__WORK ITEM__: Below are some records; quote exactly the lines from the one that contains "lime slope F2:G2" through the one that contains "green brick F1 level 1 -> none", inclusive, and no others.

┌─ SOURCE DATA

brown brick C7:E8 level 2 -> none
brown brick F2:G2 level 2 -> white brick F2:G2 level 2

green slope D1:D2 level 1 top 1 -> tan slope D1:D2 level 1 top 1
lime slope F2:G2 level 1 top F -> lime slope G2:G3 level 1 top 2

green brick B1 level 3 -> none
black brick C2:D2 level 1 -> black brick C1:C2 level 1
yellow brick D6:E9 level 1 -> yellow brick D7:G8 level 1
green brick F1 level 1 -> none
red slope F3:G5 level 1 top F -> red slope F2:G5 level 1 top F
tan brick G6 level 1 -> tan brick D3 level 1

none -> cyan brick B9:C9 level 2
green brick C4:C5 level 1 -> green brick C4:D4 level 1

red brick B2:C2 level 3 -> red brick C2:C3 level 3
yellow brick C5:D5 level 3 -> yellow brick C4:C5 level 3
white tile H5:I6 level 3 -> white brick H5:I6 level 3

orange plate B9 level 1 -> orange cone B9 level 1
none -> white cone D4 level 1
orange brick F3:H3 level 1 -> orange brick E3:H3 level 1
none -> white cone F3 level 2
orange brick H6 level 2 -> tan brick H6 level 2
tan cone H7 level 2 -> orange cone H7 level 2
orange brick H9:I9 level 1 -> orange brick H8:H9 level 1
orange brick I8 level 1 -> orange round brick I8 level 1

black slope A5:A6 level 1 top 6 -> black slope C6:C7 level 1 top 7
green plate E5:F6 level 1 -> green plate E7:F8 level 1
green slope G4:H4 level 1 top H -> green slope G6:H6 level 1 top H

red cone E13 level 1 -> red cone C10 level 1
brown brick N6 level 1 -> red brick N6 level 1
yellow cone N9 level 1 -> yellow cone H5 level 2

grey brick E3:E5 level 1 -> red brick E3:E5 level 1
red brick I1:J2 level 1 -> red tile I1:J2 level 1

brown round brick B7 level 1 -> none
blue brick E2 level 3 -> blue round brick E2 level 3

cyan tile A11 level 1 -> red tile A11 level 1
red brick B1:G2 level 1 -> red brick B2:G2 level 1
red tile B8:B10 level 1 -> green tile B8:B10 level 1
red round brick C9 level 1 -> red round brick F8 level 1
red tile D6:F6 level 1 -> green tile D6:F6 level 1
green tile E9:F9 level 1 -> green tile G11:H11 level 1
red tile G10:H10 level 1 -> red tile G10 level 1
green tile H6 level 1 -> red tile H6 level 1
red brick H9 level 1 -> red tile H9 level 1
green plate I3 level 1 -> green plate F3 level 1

└─

__EXPECTED ANSWER__:
lime slope F2:G2 level 1 top F -> lime slope G2:G3 level 1 top 2

green brick B1 level 3 -> none
black brick C2:D2 level 1 -> black brick C1:C2 level 1
yellow brick D6:E9 level 1 -> yellow brick D7:G8 level 1
green brick F1 level 1 -> none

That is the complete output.